Dataset entries
┌────────

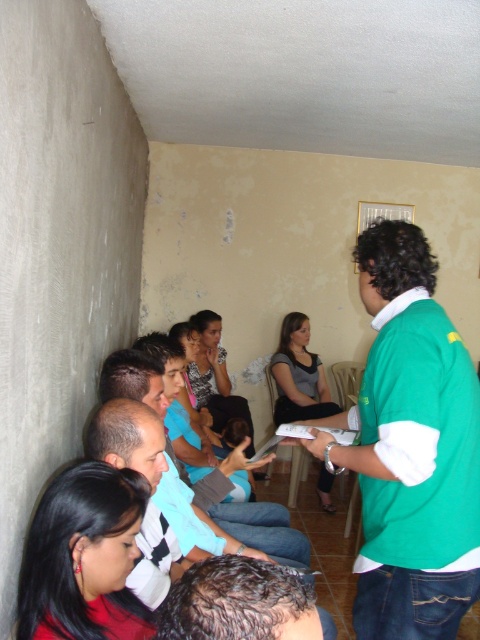
Question: Which object is farther from the camera taking this photo?

Choices:
 (A) dark brown hair at center
 (B) black hair at lower left

Answer: (B)

Question: Considering the relative positions of black hair at lower left and light blue shirt at center in the image provided, where is black hair at lower left located with respect to light blue shirt at center?

Choices:
 (A) left
 (B) right

Answer: (A)

Question: Is green fabric shirt at center wider than light blue shirt at center?

Choices:
 (A) no
 (B) yes

Answer: (A)

Question: Which point is closer to the camera?

Choices:
 (A) (108, 500)
 (B) (169, 499)

Answer: (A)

Question: Where is green fabric shirt at center located in relation to gray fabric shirt at center in the image?

Choices:
 (A) left
 (B) right

Answer: (A)

Question: Which of the following is the closest to the observer?

Choices:
 (A) (355, 616)
 (B) (183, 605)
 (C) (316, 484)
 (D) (129, 596)

Answer: (B)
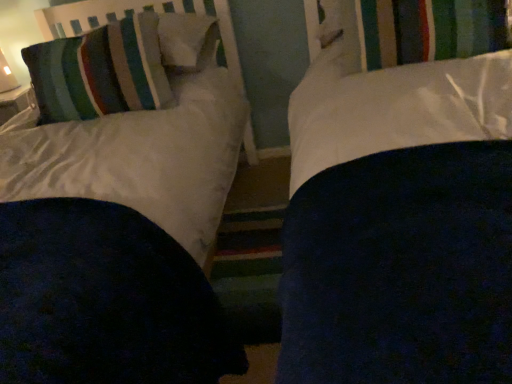
Question: Can you confirm if striped fabric headboard at upper left is smaller than striped fabric pillow at upper left?

Choices:
 (A) yes
 (B) no

Answer: (A)

Question: From the image's perspective, is striped fabric headboard at upper left located beneath striped fabric pillow at upper left?

Choices:
 (A) yes
 (B) no

Answer: (B)

Question: Is striped fabric headboard at upper left turned away from striped fabric pillow at upper left?

Choices:
 (A) no
 (B) yes

Answer: (A)

Question: Is striped fabric headboard at upper left shorter than striped fabric pillow at upper left?

Choices:
 (A) no
 (B) yes

Answer: (B)

Question: Is striped fabric headboard at upper left positioned beyond the bounds of striped fabric pillow at upper left?

Choices:
 (A) no
 (B) yes

Answer: (B)

Question: From a real-world perspective, is striped fabric headboard at upper left on top of striped fabric pillow at upper left?

Choices:
 (A) yes
 (B) no

Answer: (A)

Question: Is striped fabric pillow at upper left to the right of striped fabric curtain at upper center from the viewer's perspective?

Choices:
 (A) no
 (B) yes

Answer: (A)

Question: From a real-world perspective, is striped fabric pillow at upper left on striped fabric curtain at upper center?

Choices:
 (A) no
 (B) yes

Answer: (B)

Question: Does striped fabric pillow at upper left have a lesser width compared to striped fabric curtain at upper center?

Choices:
 (A) yes
 (B) no

Answer: (A)

Question: Does striped fabric pillow at upper left appear on the left side of striped fabric curtain at upper center?

Choices:
 (A) yes
 (B) no

Answer: (A)

Question: From a real-world perspective, is striped fabric pillow at upper left below striped fabric curtain at upper center?

Choices:
 (A) no
 (B) yes

Answer: (A)

Question: Is striped fabric pillow at upper left facing away from striped fabric curtain at upper center?

Choices:
 (A) no
 (B) yes

Answer: (A)

Question: From the image's perspective, is striped fabric curtain at upper center over striped fabric pillow at upper left?

Choices:
 (A) yes
 (B) no

Answer: (A)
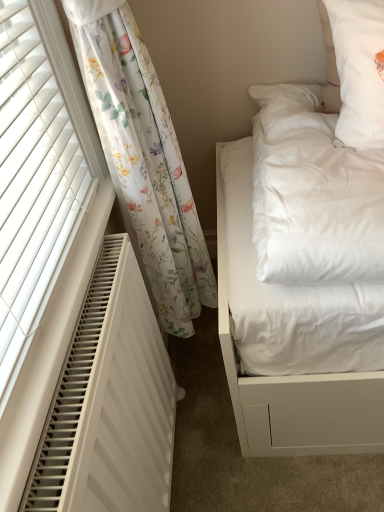
Identify the location of free point below floral sheer curtain at left (from a real-world perspective). This screenshot has height=512, width=384. (204, 361).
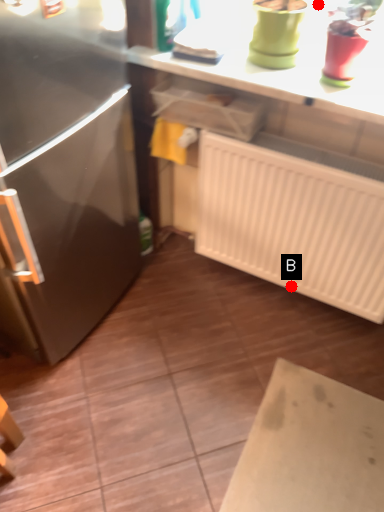
Question: Two points are circled on the image, labeled by A and B beside each circle. Which point is closer to the camera?

Choices:
 (A) A is closer
 (B) B is closer

Answer: (A)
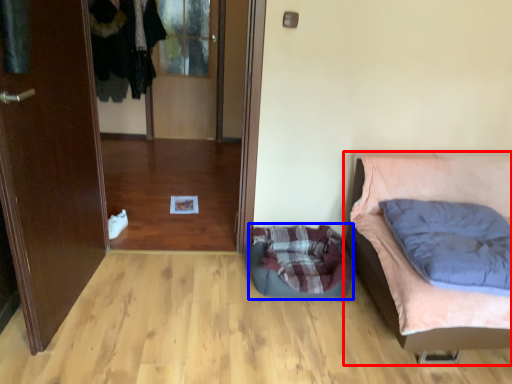
Question: Which object is closer to the camera taking this photo, furniture (highlighted by a red box) or dog bed (highlighted by a blue box)?

Choices:
 (A) furniture
 (B) dog bed

Answer: (A)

└────────

#### [Problem to solve]
Put the stretch from the start of the items through the line containing "beneath striped fabric pillow at upper left?" into a JSON list of strings, one string per line, including both ends. Skip blank lines and leave the pictures out of the answer.

#### [Written solution]
[
  "Question: Which object is farther from the camera taking this photo?",
  "Choices:",
  " (A) dark brown hair at center",
  " (B) black hair at lower left",
  "Answer: (B)",
  "Question: Considering the relative positions of black hair at lower left and light blue shirt at center in the image provided, where is black hair at lower left located with respect to light blue shirt at center?",
  "Choices:",
  " (A) left",
  " (B) right",
  "Answer: (A)",
  "Question: Is green fabric shirt at center wider than light blue shirt at center?",
  "Choices:",
  " (A) no",
  " (B) yes",
  "Answer: (A)",
  "Question: Which point is closer to the camera?",
  "Choices:",
  " (A) (108, 500)",
  " (B) (169, 499)",
  "Answer: (A)",
  "Question: Where is green fabric shirt at center located in relation to gray fabric shirt at center in the image?",
  "Choices:",
  " (A) left",
  " (B) right",
  "Answer: (A)",
  "Question: Which of the following is the closest to the observer?",
  "Choices:",
  " (A) (355, 616)",
  " (B) (183, 605)",
  " (C) (316, 484)",
  " (D) (129, 596)",
  "Answer: (B)",
  "Question: Can you confirm if striped fabric headboard at upper left is smaller than striped fabric pillow at upper left?",
  "Choices:",
  " (A) yes",
  " (B) no",
  "Answer: (A)",
  "Question: From the image's perspective, is striped fabric headboard at upper left located beneath striped fabric pillow at upper left?"
]